=== Begin Enclosure ===
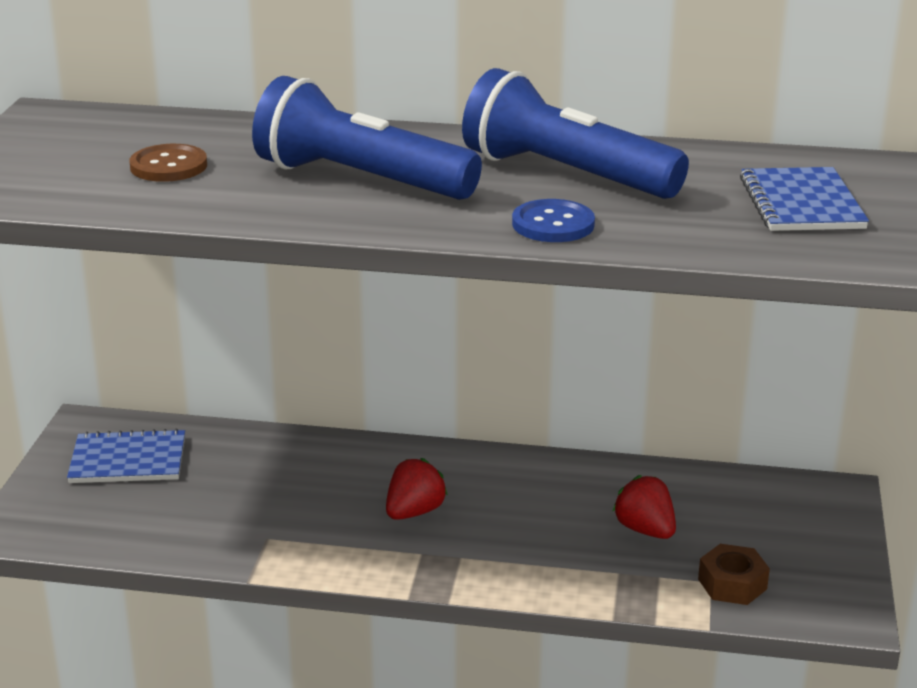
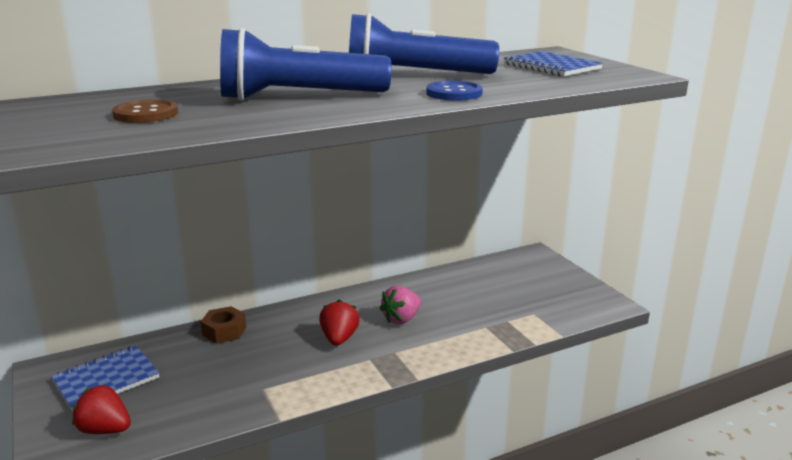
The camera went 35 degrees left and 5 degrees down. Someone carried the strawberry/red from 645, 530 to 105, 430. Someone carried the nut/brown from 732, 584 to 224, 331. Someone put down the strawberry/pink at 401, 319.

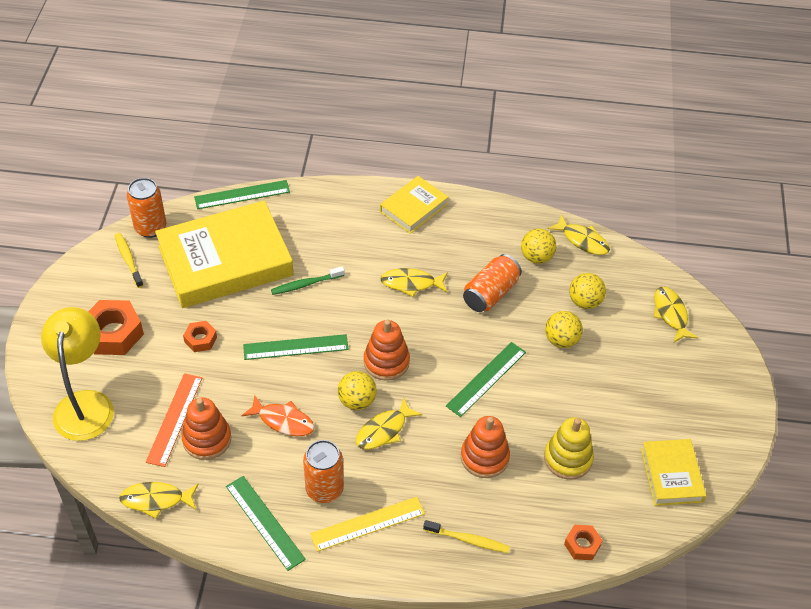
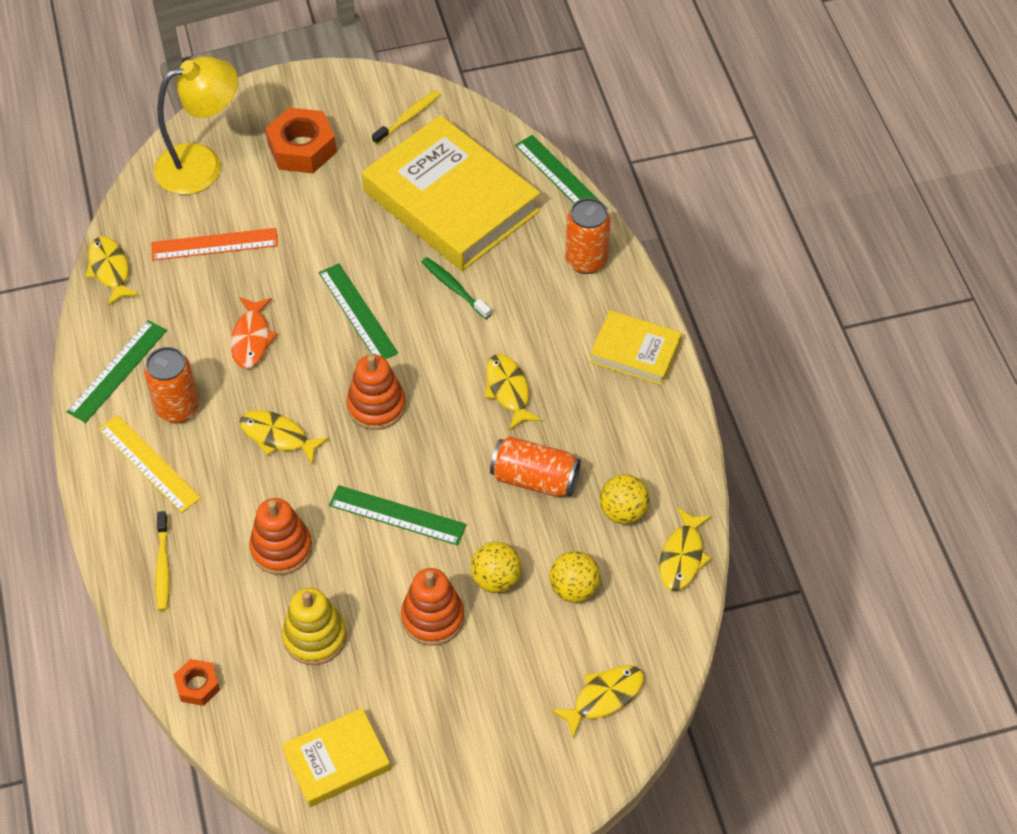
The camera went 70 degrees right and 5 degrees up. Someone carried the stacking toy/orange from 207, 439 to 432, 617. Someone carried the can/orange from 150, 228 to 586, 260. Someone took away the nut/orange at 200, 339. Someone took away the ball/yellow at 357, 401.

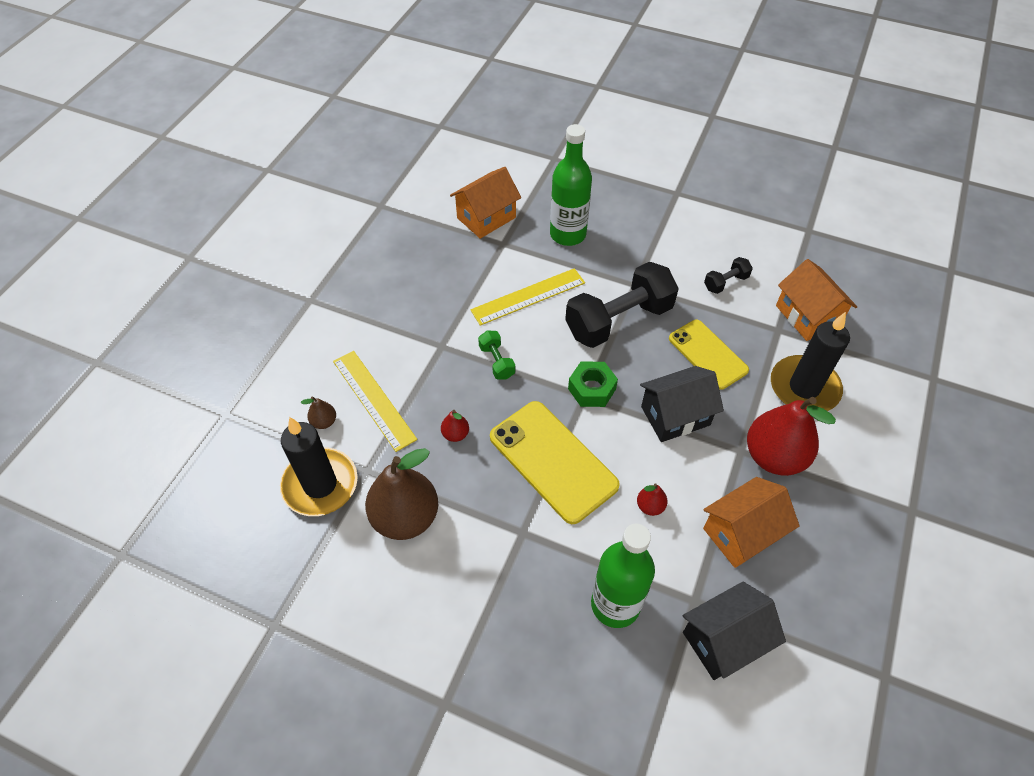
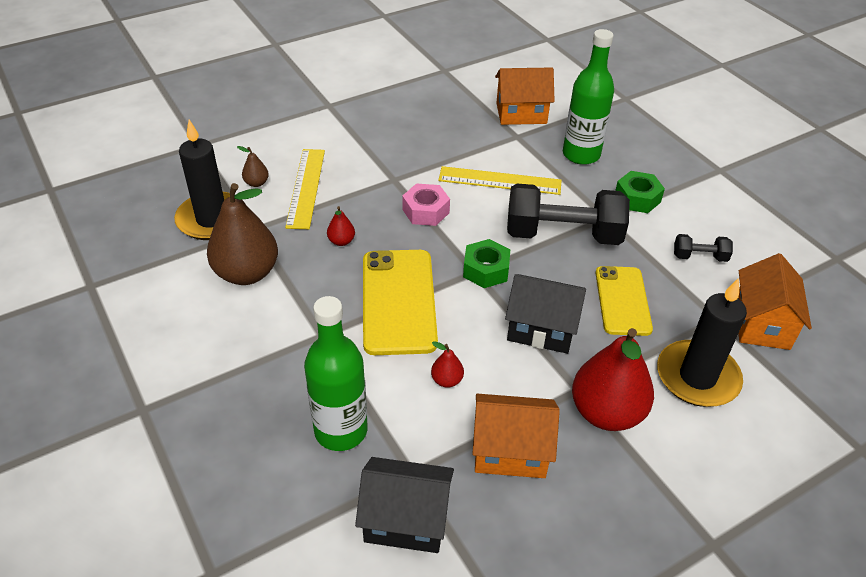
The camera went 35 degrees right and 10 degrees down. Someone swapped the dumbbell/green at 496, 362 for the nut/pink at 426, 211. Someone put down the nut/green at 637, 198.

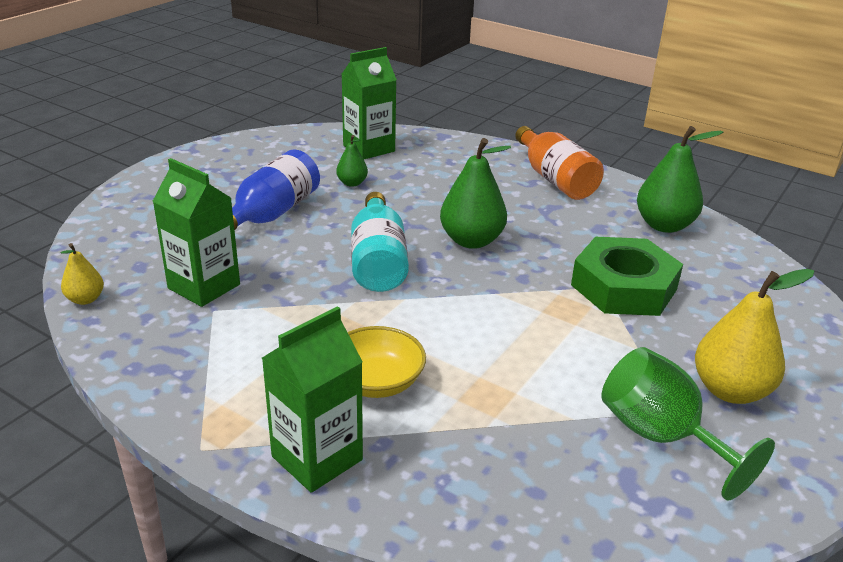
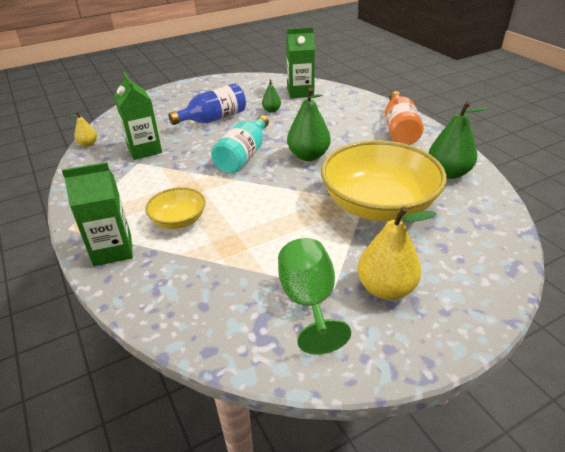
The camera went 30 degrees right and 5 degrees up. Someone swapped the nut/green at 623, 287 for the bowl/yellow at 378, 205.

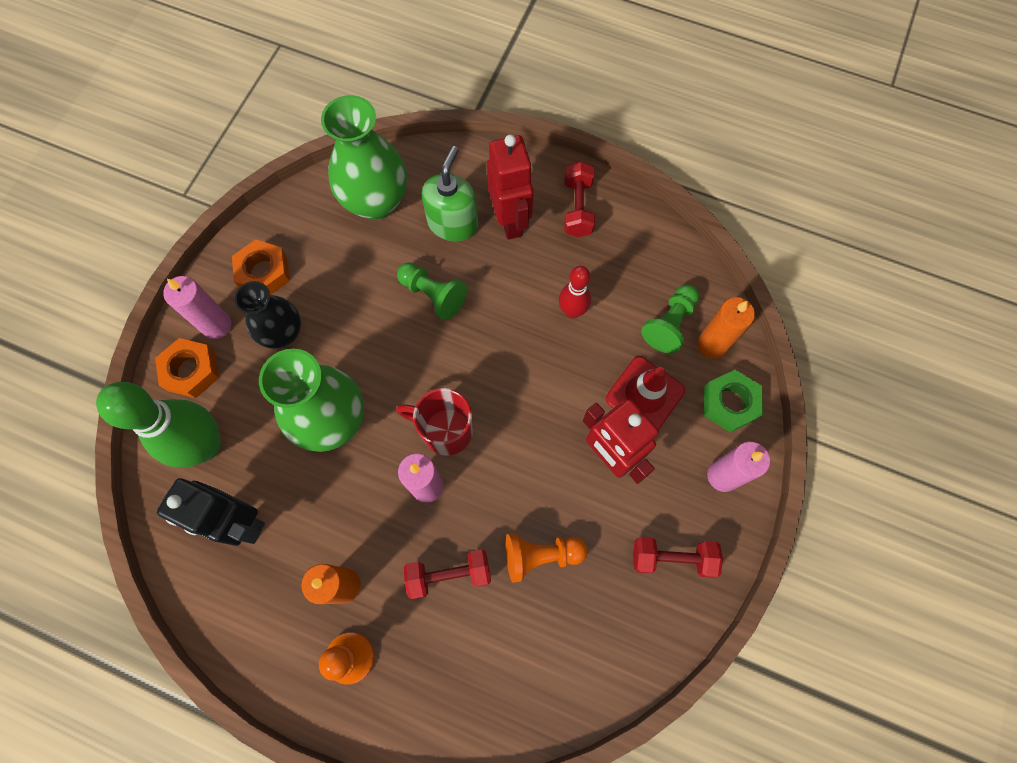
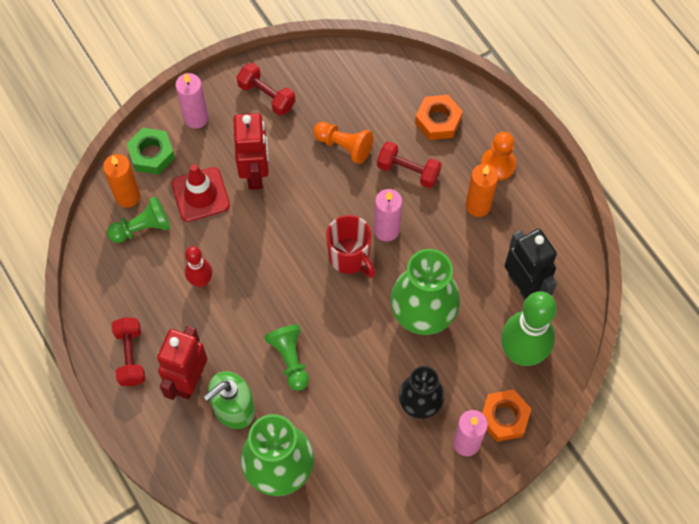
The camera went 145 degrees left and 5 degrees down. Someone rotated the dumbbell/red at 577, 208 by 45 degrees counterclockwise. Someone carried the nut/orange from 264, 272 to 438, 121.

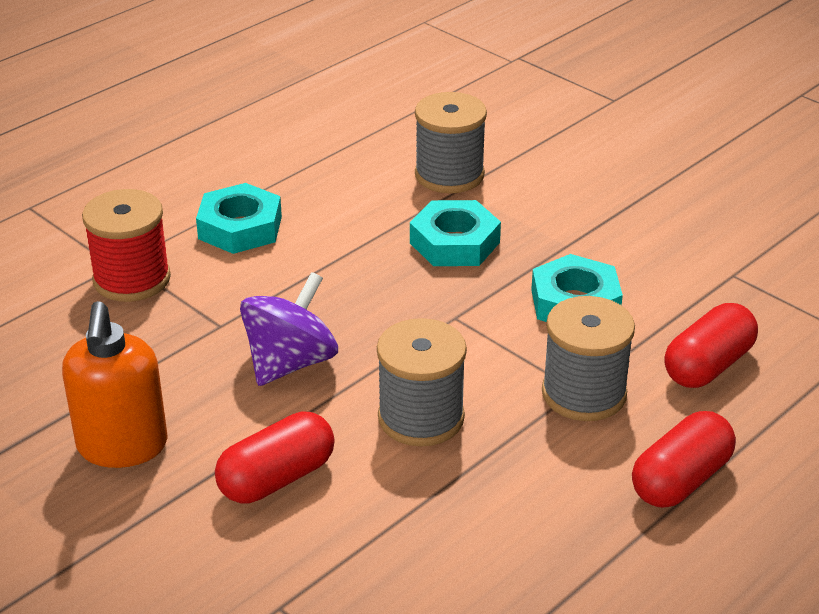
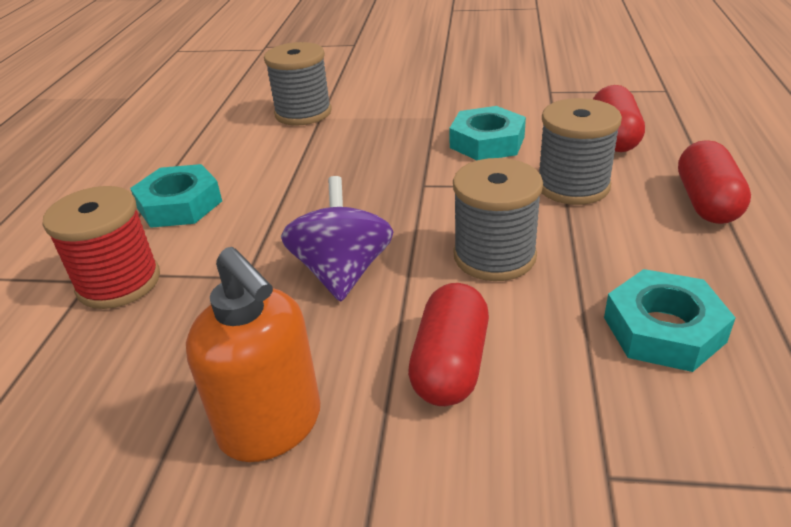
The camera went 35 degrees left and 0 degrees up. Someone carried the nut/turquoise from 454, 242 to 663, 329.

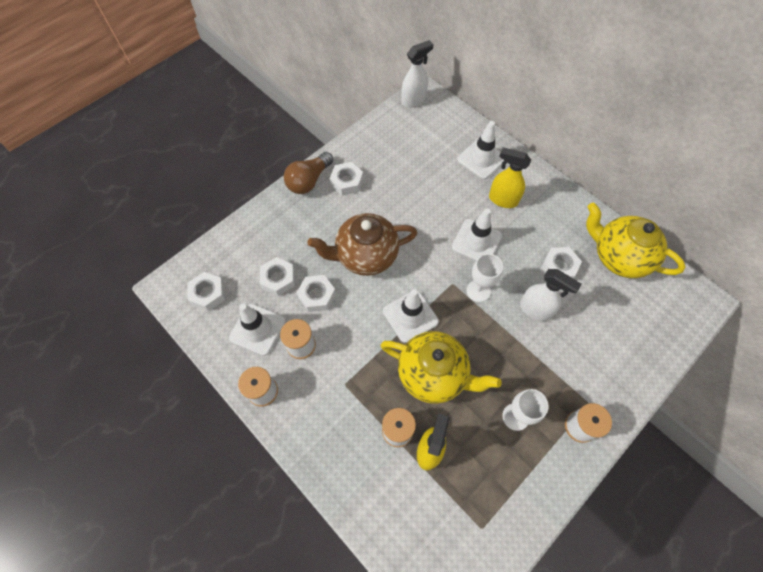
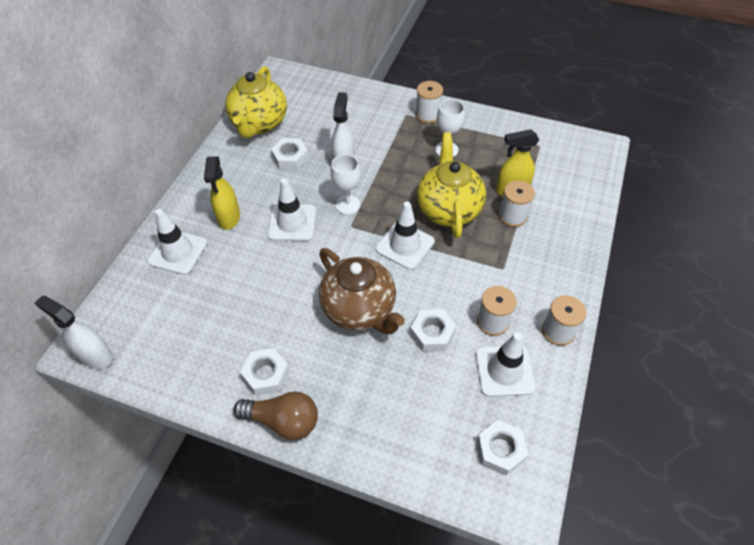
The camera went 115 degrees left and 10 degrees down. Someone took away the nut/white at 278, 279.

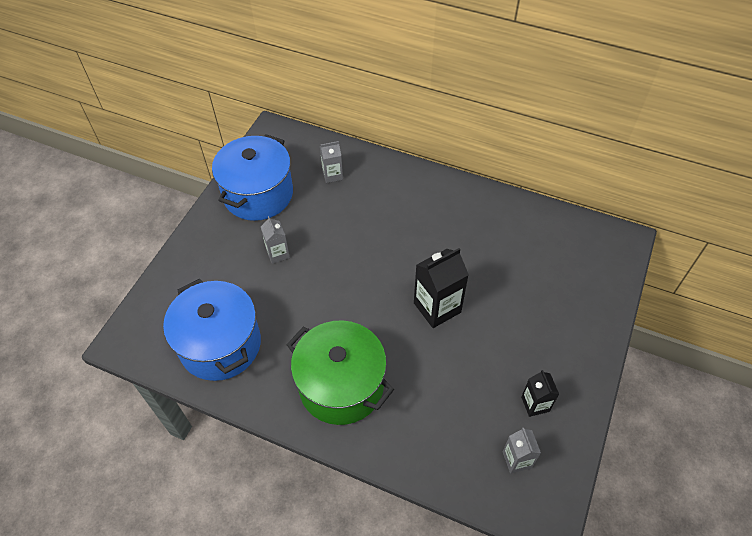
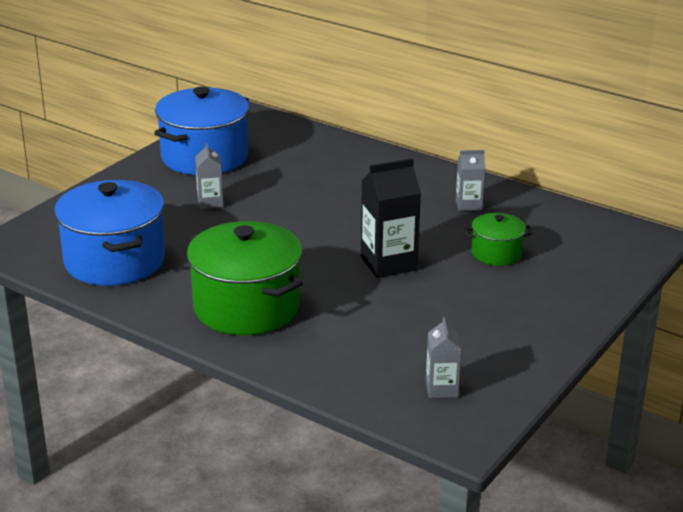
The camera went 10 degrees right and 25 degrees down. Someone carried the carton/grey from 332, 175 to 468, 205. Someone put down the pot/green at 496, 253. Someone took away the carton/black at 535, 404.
=== End Enclosure ===
Exercise details: All lines above must be repeated exactly, and the pictures must be omitted.

Exercise response:
The camera went 35 degrees left and 5 degrees down. Someone carried the strawberry/red from 645, 530 to 105, 430. Someone carried the nut/brown from 732, 584 to 224, 331. Someone put down the strawberry/pink at 401, 319.

The camera went 70 degrees right and 5 degrees up. Someone carried the stacking toy/orange from 207, 439 to 432, 617. Someone carried the can/orange from 150, 228 to 586, 260. Someone took away the nut/orange at 200, 339. Someone took away the ball/yellow at 357, 401.

The camera went 35 degrees right and 10 degrees down. Someone swapped the dumbbell/green at 496, 362 for the nut/pink at 426, 211. Someone put down the nut/green at 637, 198.

The camera went 30 degrees right and 5 degrees up. Someone swapped the nut/green at 623, 287 for the bowl/yellow at 378, 205.

The camera went 145 degrees left and 5 degrees down. Someone rotated the dumbbell/red at 577, 208 by 45 degrees counterclockwise. Someone carried the nut/orange from 264, 272 to 438, 121.

The camera went 35 degrees left and 0 degrees up. Someone carried the nut/turquoise from 454, 242 to 663, 329.

The camera went 115 degrees left and 10 degrees down. Someone took away the nut/white at 278, 279.

The camera went 10 degrees right and 25 degrees down. Someone carried the carton/grey from 332, 175 to 468, 205. Someone put down the pot/green at 496, 253. Someone took away the carton/black at 535, 404.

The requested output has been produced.